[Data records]
============
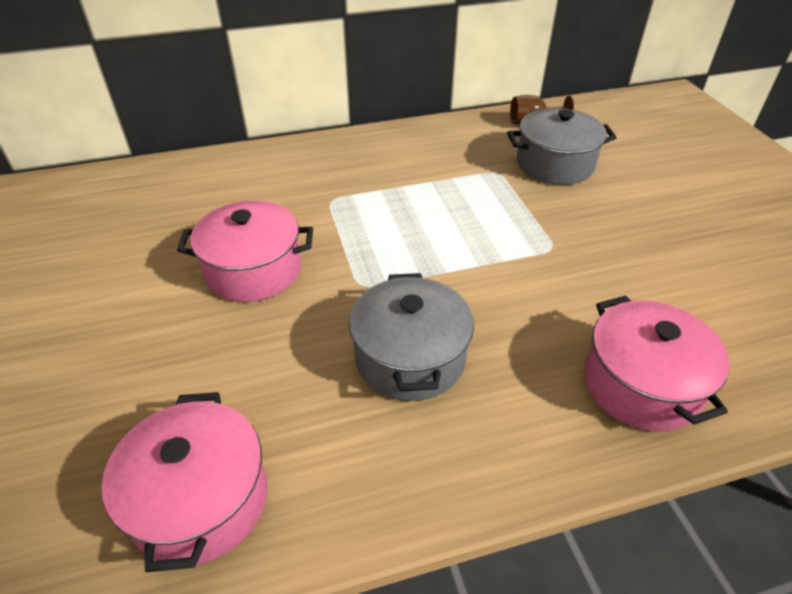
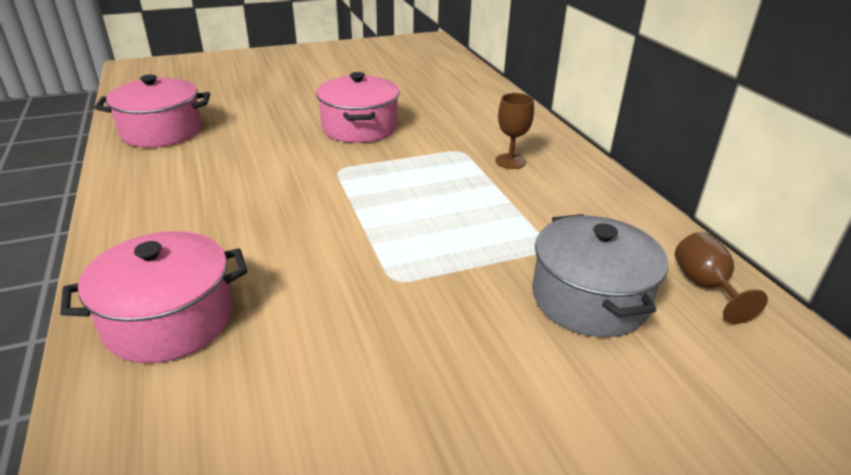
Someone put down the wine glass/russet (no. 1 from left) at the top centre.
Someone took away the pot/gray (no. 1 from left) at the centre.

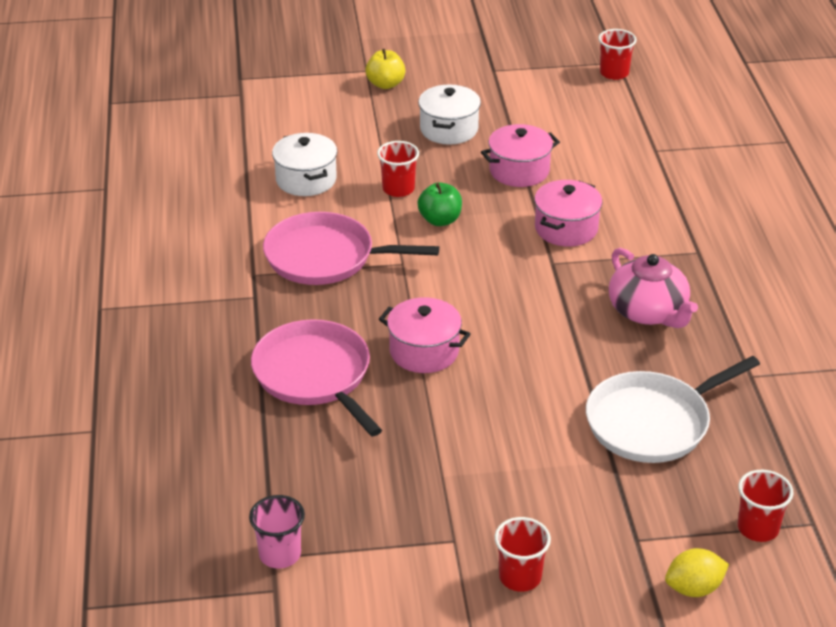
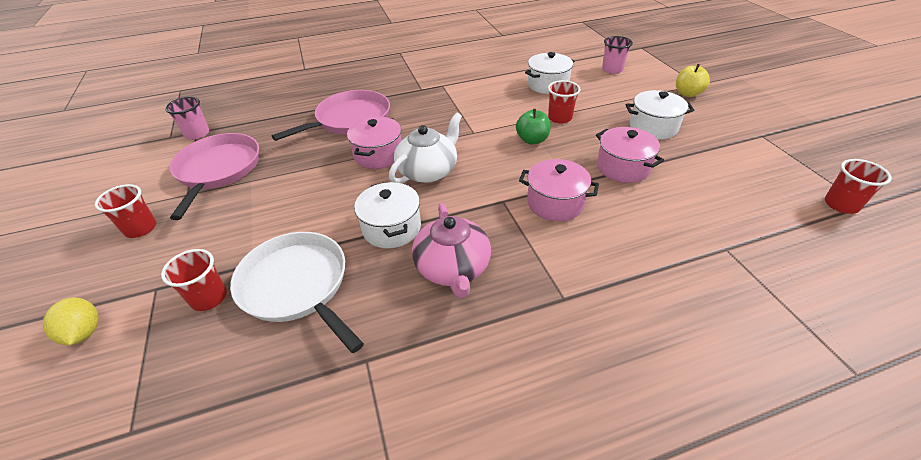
Someone carried the cup/scarlet (no. 4 from left in the first image) from the bottom right to the middle left.
Someone carried the skillet/rose-pink (no. 2 from left in the first image) from the centre to the middle left.
Someone put down the pot/white (no. 1 from left) at the centre.
Someone put down the teapot/white at the top centre.
Someone rotated the teapot/rose-pink at the middle right by 60 degrees counterclockwise.
Someone put down the cup/rose-pink (no. 2 from left) at the top right.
============
Repeat the preceding records precisely, and leave every picture out of the copy.

• **Exercise answer**
Someone put down the wine glass/russet (no. 1 from left) at the top centre.
Someone took away the pot/gray (no. 1 from left) at the centre.

Someone carried the cup/scarlet (no. 4 from left in the first image) from the bottom right to the middle left.
Someone carried the skillet/rose-pink (no. 2 from left in the first image) from the centre to the middle left.
Someone put down the pot/white (no. 1 from left) at the centre.
Someone put down the teapot/white at the top centre.
Someone rotated the teapot/rose-pink at the middle right by 60 degrees counterclockwise.
Someone put down the cup/rose-pink (no. 2 from left) at the top right.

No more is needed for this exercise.